### EXERCISE INPUTS ###

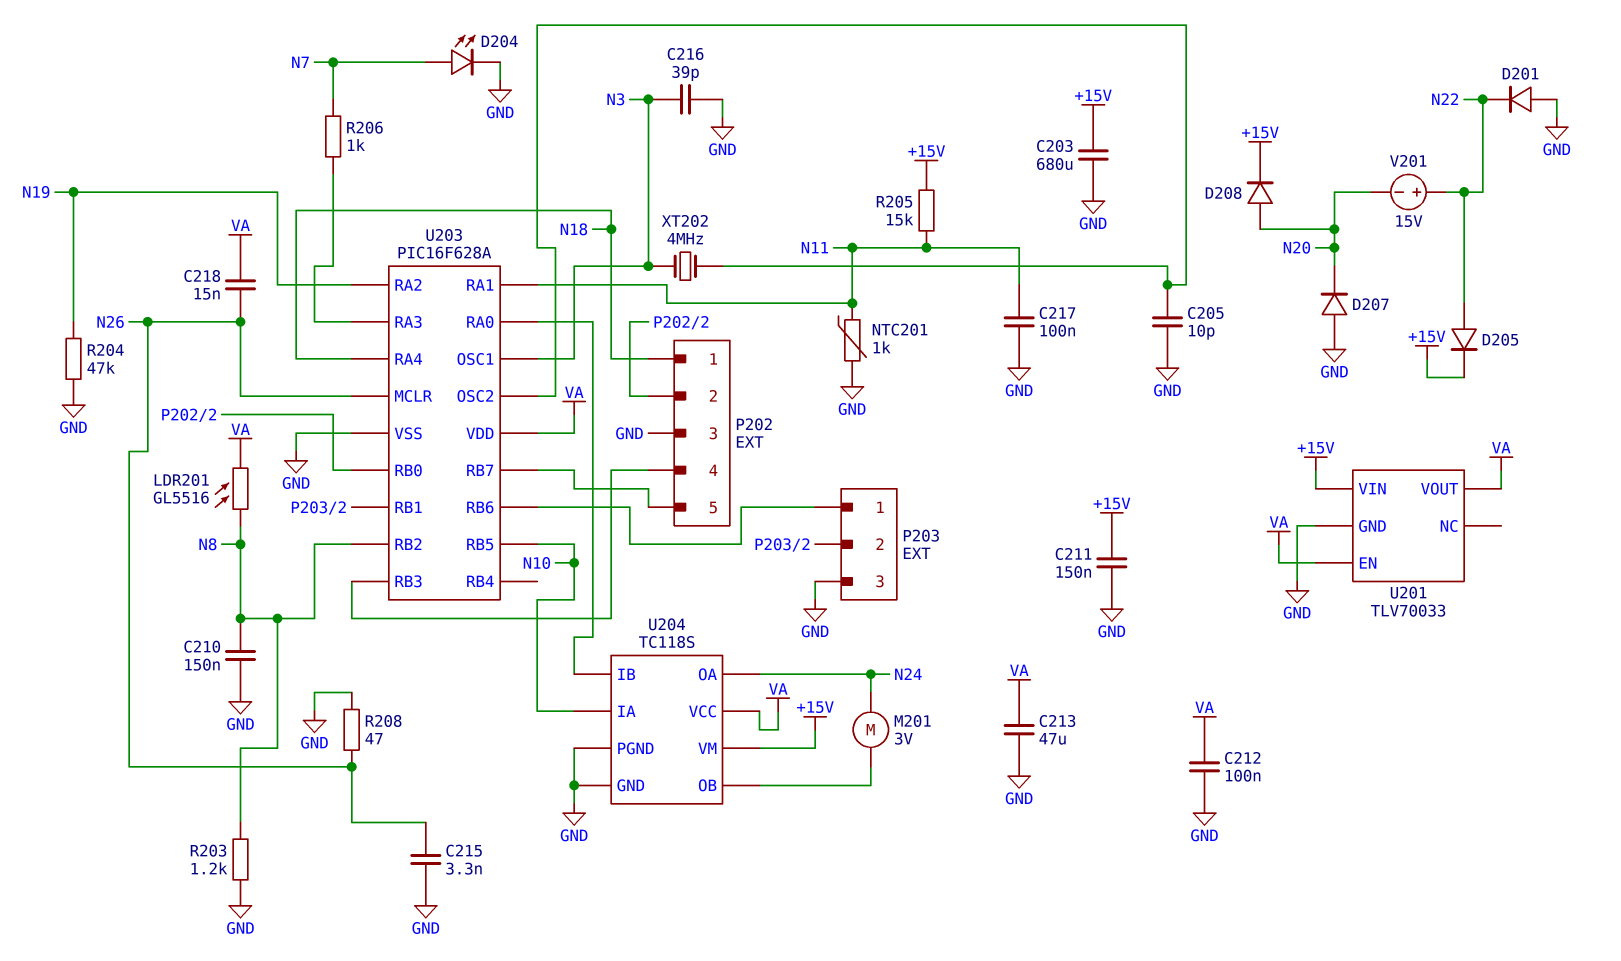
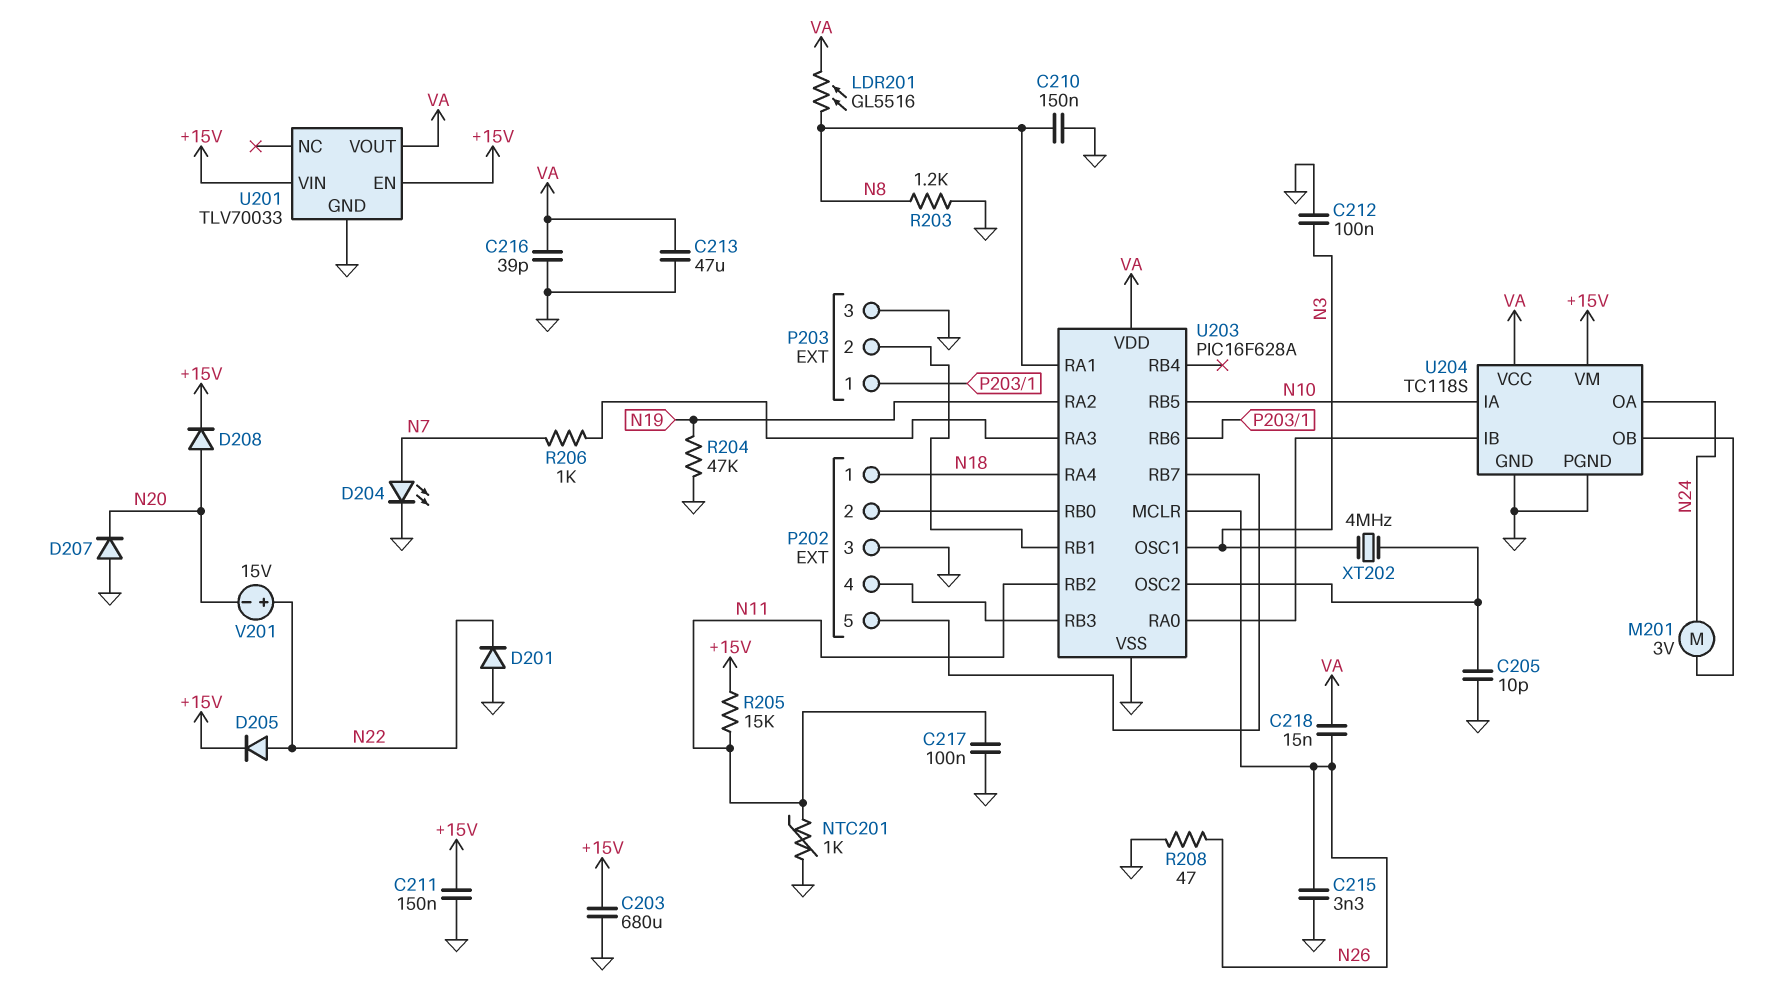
C212: 100nF (GND, VA) -> 100nF (GND, N3)
C216: 39pF (GND, N3) -> 39pF (GND, VA)
U201 pin EN: VA -> +15V
U203 pin RA1: N11 -> N8
U203 pin RB2: N8 -> N11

###

▶ TO DO:
Beginning with the line that holds "C216: 39pF (GND, N3) -> 39pF (GND, VA)" and ending with the last line of the listing, output every line exactly. Leave out everything else.

▶ OUTPUT OF THE TASK:
C216: 39pF (GND, N3) -> 39pF (GND, VA)
U201 pin EN: VA -> +15V
U203 pin RA1: N11 -> N8
U203 pin RB2: N8 -> N11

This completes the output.